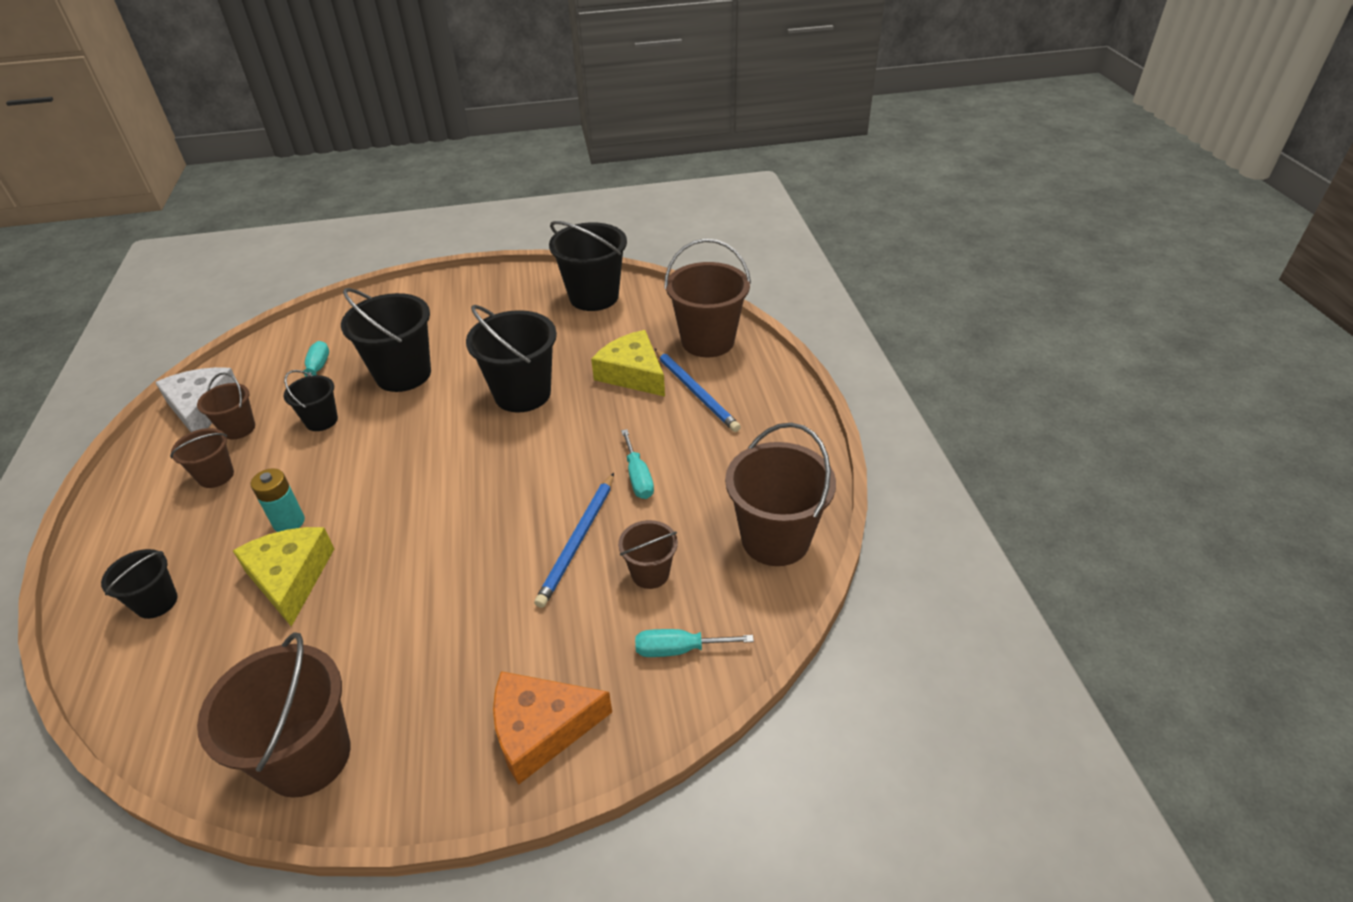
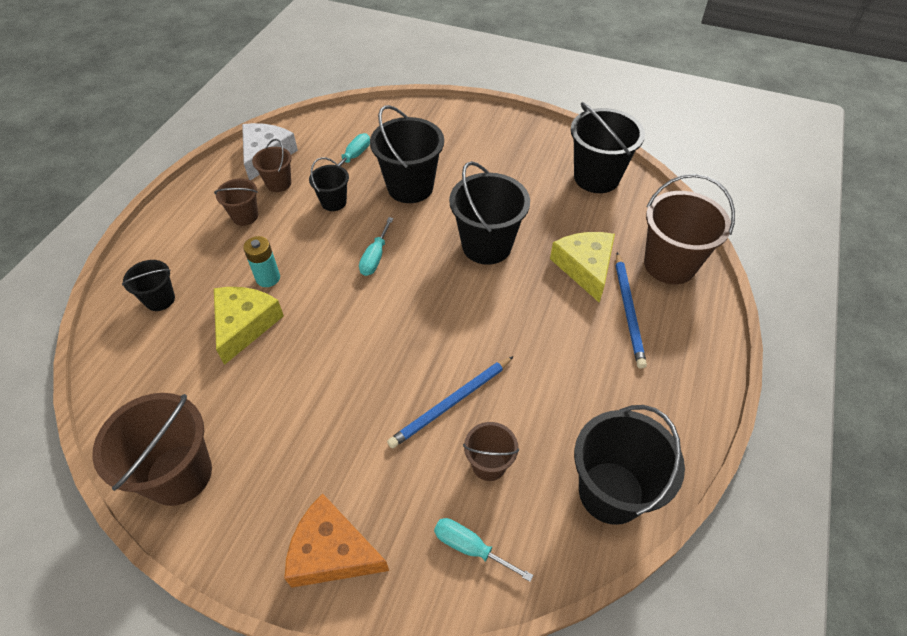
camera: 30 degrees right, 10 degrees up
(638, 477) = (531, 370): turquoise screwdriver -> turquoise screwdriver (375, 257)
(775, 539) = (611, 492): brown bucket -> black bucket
········
Set the preceding data down again word for word, omitting images.

• Written answer:
camera: 30 degrees right, 10 degrees up
(638, 477) = (531, 370): turquoise screwdriver -> turquoise screwdriver (375, 257)
(775, 539) = (611, 492): brown bucket -> black bucket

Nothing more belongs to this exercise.